Given data:
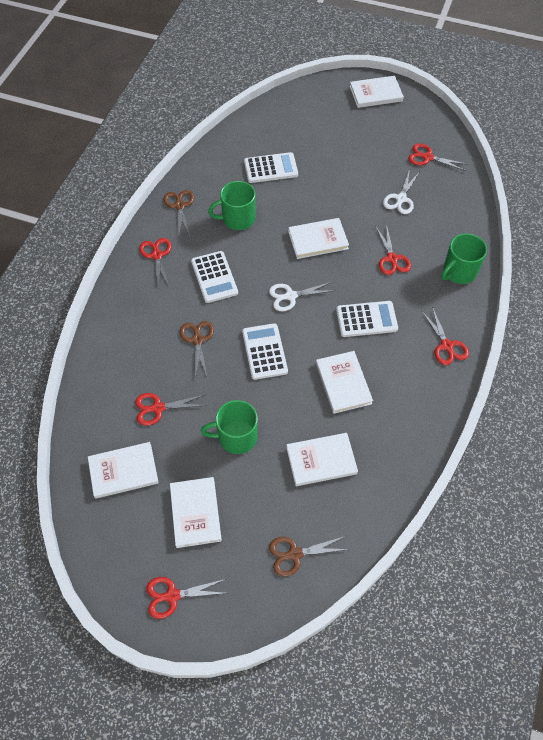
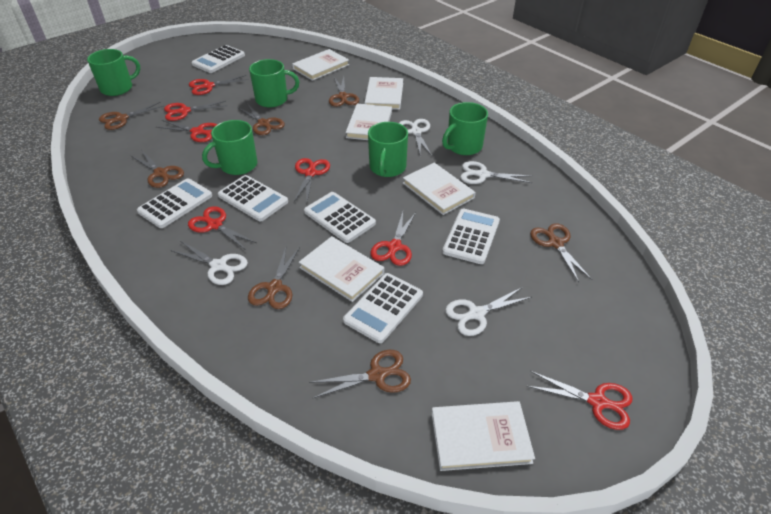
brown scissors: 3 -> 7
green mug: 3 -> 5
red scissors: 6 -> 7
white calculator: 4 -> 6
white scissors: 2 -> 4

How to complete this task:
Say the number of lines in the entries that have the string "scissors", and only that.

Exercise solution:
3